**HOW TO COMPLETE THIS TASK:** Copy out the lines of the records below, and only those lines, from the one with "(510, 297) = (573, 257): orange" through the one with "(845, 255) = (665, 109): orange", exactly as they appear.
[DATA RECORDS Boundary: Start]
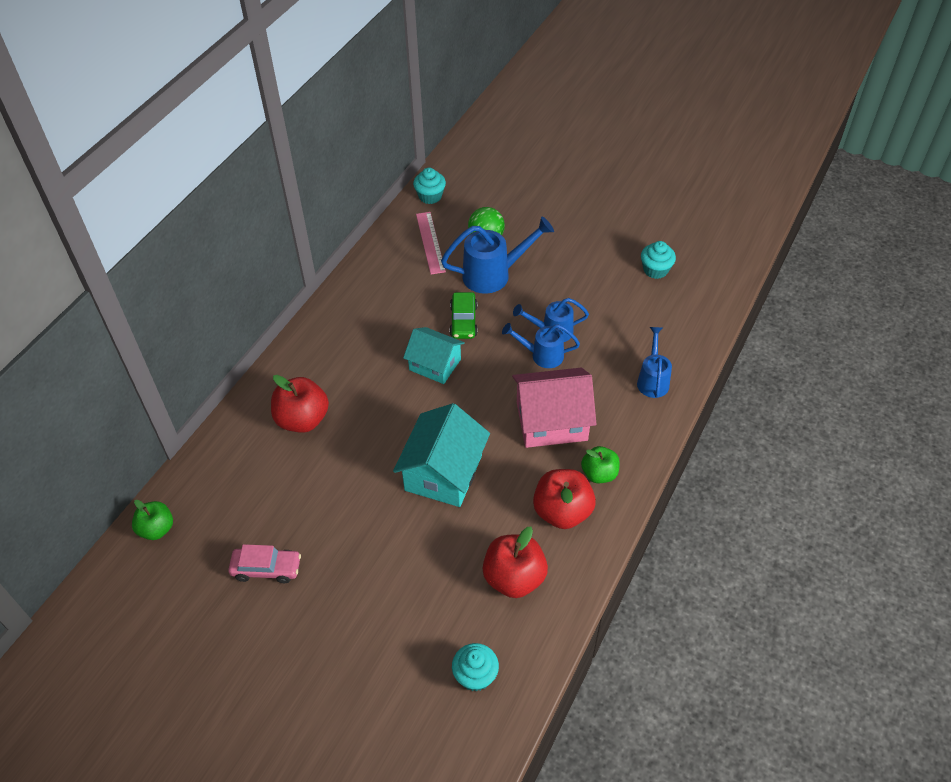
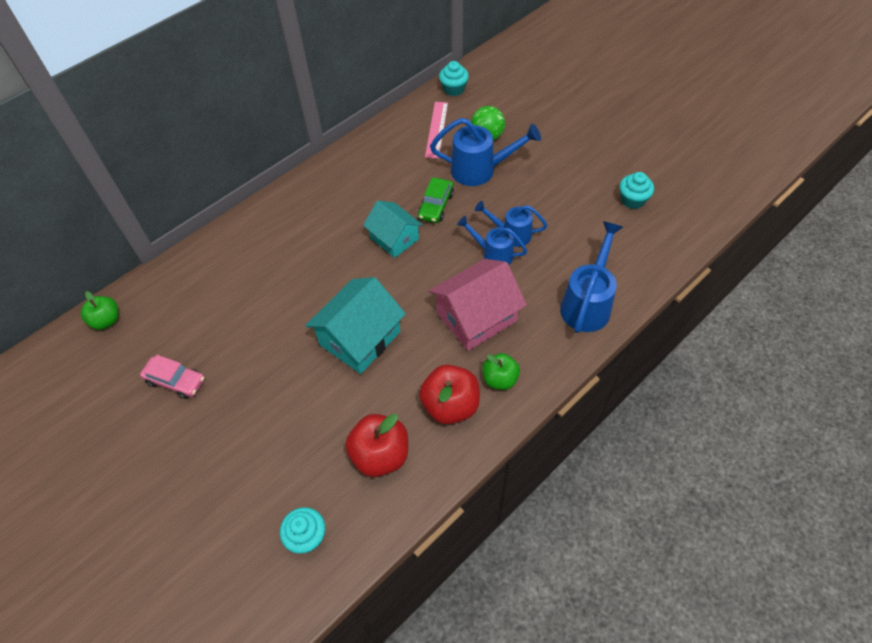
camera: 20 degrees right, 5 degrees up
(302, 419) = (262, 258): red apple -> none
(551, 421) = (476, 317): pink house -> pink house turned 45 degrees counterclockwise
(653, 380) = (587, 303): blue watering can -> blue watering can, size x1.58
[DATA RECORDS Boundary: End]
[DATA RECORDS Boundary: Start]
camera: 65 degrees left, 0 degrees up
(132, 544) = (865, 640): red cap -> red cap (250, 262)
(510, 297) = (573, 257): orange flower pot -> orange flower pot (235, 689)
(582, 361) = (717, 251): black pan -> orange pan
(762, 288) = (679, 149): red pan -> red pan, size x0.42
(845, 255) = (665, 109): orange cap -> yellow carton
[DATA RECORDS Boundary: End]
**WORKED SOLUTION:**
(510, 297) = (573, 257): orange flower pot -> orange flower pot (235, 689)
(582, 361) = (717, 251): black pan -> orange pan
(762, 288) = (679, 149): red pan -> red pan, size x0.42
(845, 255) = (665, 109): orange cap -> yellow carton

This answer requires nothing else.